WORK REQUIRED:
Lines holding the word "star" must be located in the listing below and copied.

COLLECTED DATA:

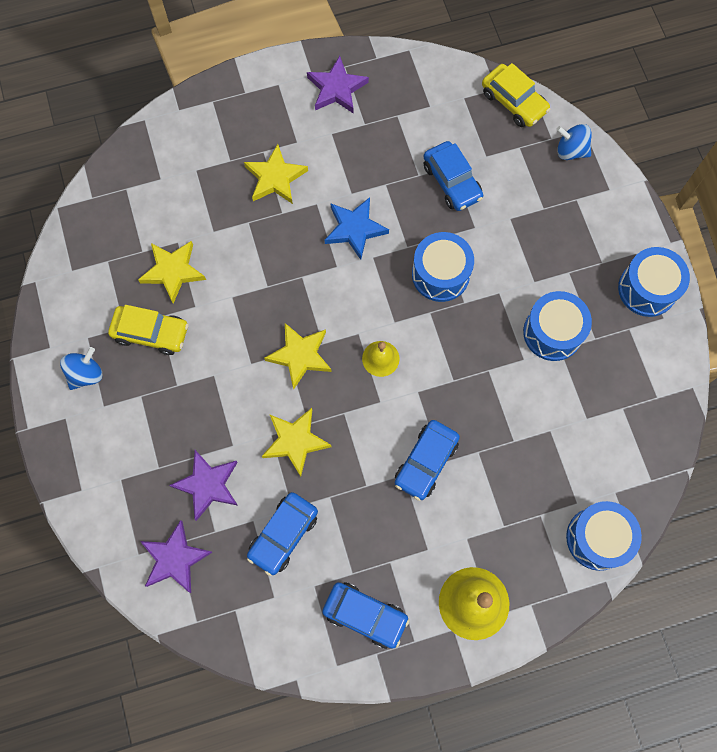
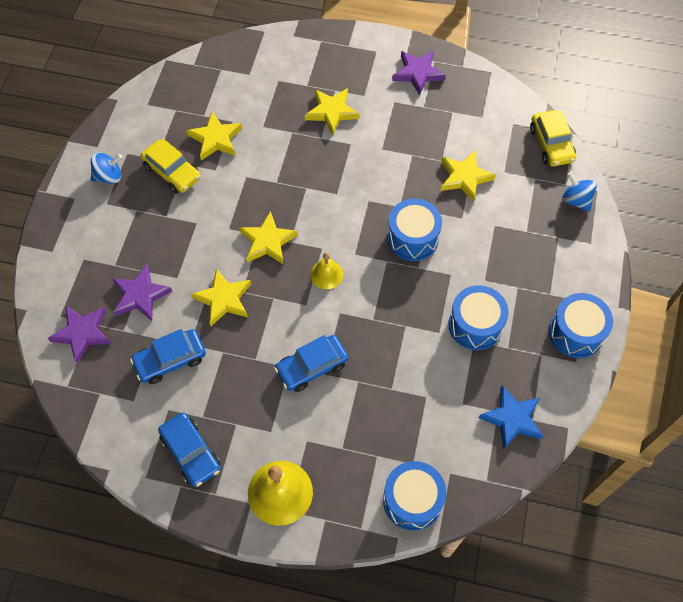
camera: 30 degrees right, 10 degrees down
(355, 229) = (367, 174): blue star -> blue star (512, 419)
(452, 182) = (464, 177): blue car -> yellow star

TASK OUTPUT:
(355, 229) = (367, 174): blue star -> blue star (512, 419)
(452, 182) = (464, 177): blue car -> yellow star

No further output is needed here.